■ **Do this**
Please repeat the data from its start through the line holding "7: (728, 445)", inclusive, swapping "zero-indexed" for "0-indexed" and changing nothing else. Leave the pictures out of your answer.
───── Data section
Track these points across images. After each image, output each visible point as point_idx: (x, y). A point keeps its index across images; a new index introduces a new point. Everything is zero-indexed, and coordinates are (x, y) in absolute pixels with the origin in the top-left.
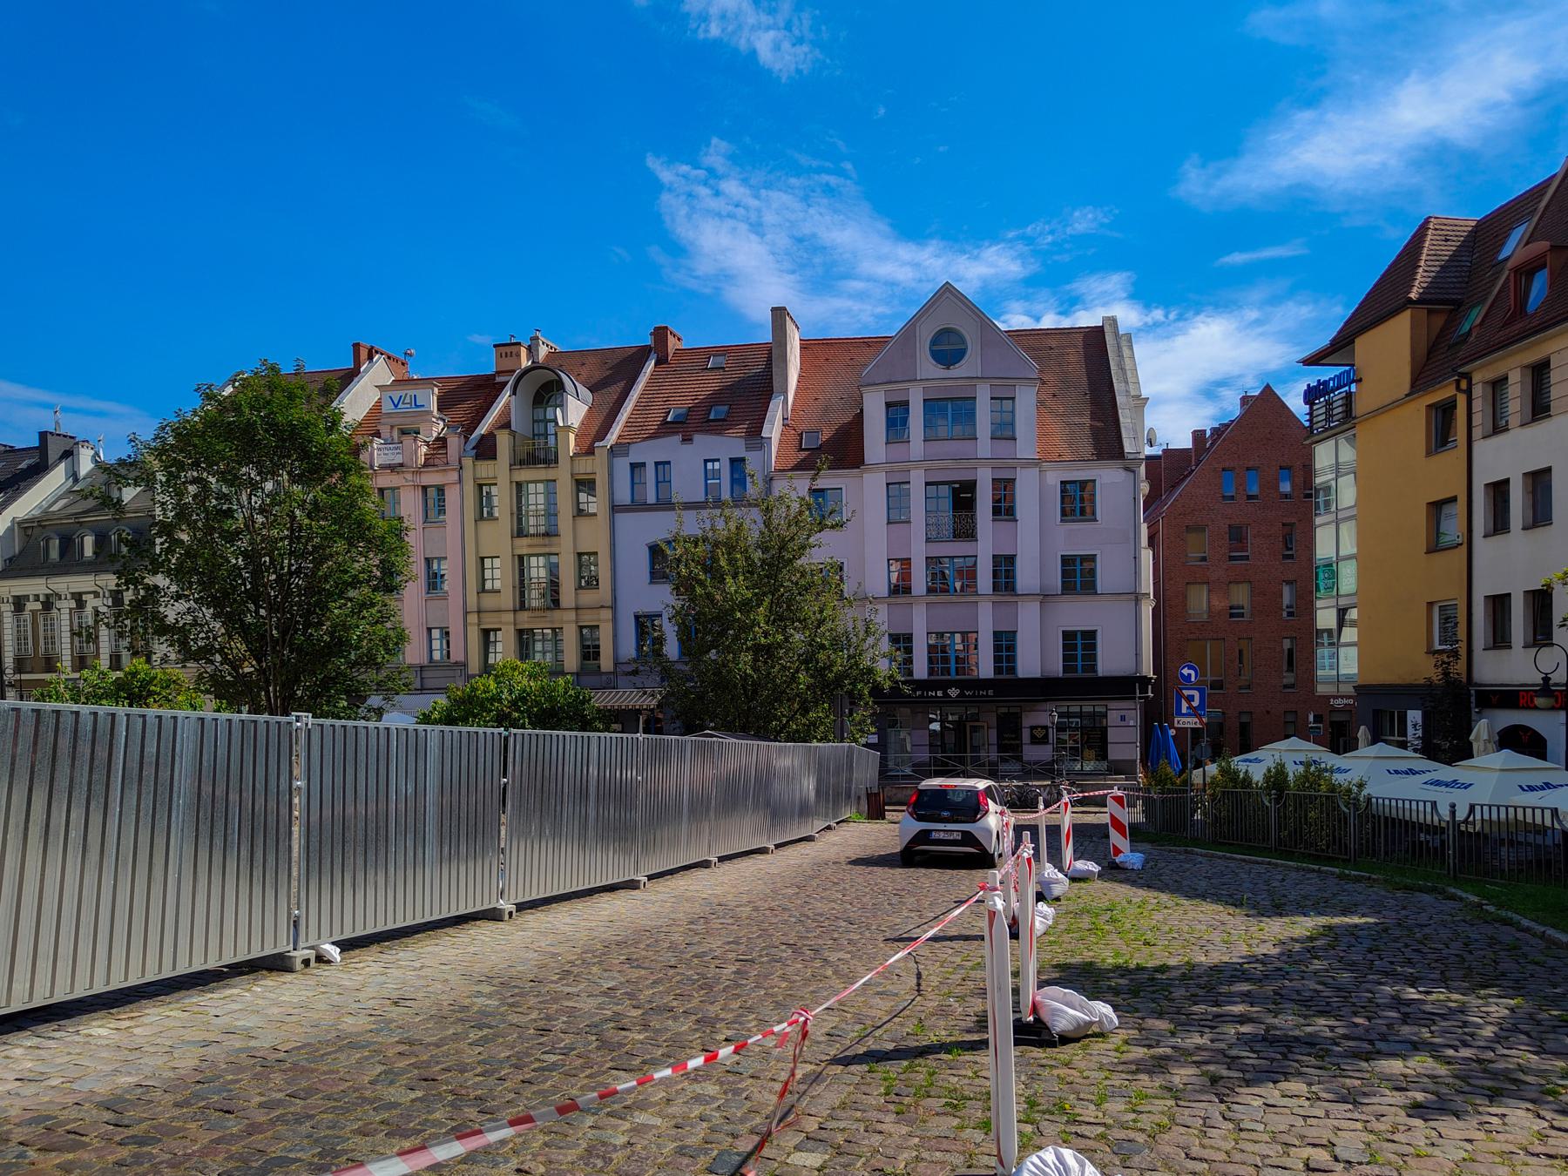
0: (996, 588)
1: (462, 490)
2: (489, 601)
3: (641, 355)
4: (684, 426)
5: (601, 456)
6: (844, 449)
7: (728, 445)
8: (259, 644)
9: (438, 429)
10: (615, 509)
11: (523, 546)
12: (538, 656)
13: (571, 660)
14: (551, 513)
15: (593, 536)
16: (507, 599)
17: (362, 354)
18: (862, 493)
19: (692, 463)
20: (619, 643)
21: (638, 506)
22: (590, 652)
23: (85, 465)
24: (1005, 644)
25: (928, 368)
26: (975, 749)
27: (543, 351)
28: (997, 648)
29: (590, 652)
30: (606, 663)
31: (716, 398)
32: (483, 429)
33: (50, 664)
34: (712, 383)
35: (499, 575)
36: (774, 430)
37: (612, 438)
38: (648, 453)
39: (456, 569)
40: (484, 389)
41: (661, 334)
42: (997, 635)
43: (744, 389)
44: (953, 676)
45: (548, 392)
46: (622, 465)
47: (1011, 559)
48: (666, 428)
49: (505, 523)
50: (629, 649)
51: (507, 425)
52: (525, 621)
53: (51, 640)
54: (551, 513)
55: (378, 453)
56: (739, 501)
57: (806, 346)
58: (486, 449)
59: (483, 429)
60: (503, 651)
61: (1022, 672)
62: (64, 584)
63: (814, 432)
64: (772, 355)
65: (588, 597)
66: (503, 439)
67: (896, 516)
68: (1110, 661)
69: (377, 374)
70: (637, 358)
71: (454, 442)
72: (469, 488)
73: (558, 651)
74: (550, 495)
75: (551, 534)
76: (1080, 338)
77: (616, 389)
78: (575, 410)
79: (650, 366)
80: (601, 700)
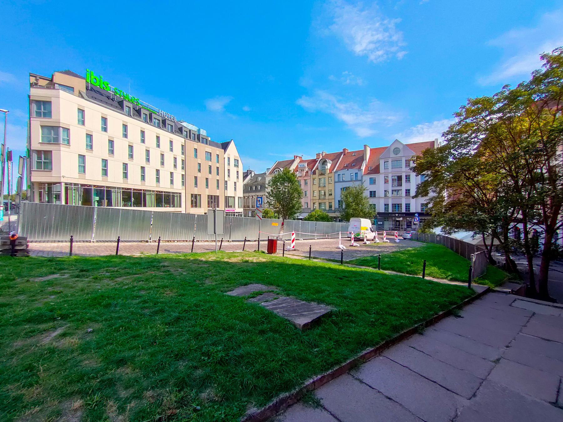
0: (406, 195)
1: (337, 261)
2: (314, 198)
3: (342, 153)
4: (348, 167)
5: (333, 174)
6: (376, 170)
7: (353, 171)
8: (283, 206)
9: (307, 169)
10: (335, 182)
11: (320, 189)
12: (510, 151)
13: (327, 208)
14: (324, 183)
15: (331, 187)
16: (317, 198)
17: (296, 157)
18: (380, 179)
19: (348, 174)
20: (335, 205)
21: (339, 182)
22: (330, 207)
23: (253, 175)
24: (408, 206)
25: (392, 155)
26: (402, 226)
27: (324, 154)
28: (406, 207)
29: (330, 207)
30: (333, 208)
31: (353, 161)
32: (314, 169)
33: (248, 207)
34: (353, 158)
35: (316, 194)
36: (363, 168)
37: (335, 170)
38: (340, 172)
39: (310, 196)
40: (315, 161)
41: (344, 150)
42: (406, 204)
43: (359, 159)
44: (397, 212)
45: (324, 162)
46: (337, 175)
47: (409, 190)
48: (345, 168)
49: (317, 186)
50: (337, 206)
51: (318, 169)
52: (320, 201)
53: (249, 203)
54: (324, 183)
55: (298, 174)
56: (357, 180)
57: (371, 150)
58: (314, 173)
59: (314, 169)
60: (317, 205)
61: (411, 211)
62: (251, 194)
63: (371, 167)
64: (363, 153)
65: (330, 197)
66: (317, 171)
67: (386, 181)
68: (412, 210)
69: (297, 161)
70: (339, 155)
71: (309, 172)
72: (312, 179)
73: (325, 207)
74: (324, 180)
75: (324, 186)
76: (429, 144)
77: (337, 160)
78: (329, 165)
79: (342, 156)
80: (331, 215)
──────────
■ **Task result**
Track these points across images. After each image, output each visible point as point_idx: (x, y). A point keeps its index across images; a new index introduces a new point. Everything is 0-indexed, and coordinates are (x, y) in absolute pixels with the origin in the top-left.
0: (996, 588)
1: (462, 490)
2: (489, 601)
3: (641, 355)
4: (684, 426)
5: (601, 456)
6: (844, 449)
7: (728, 445)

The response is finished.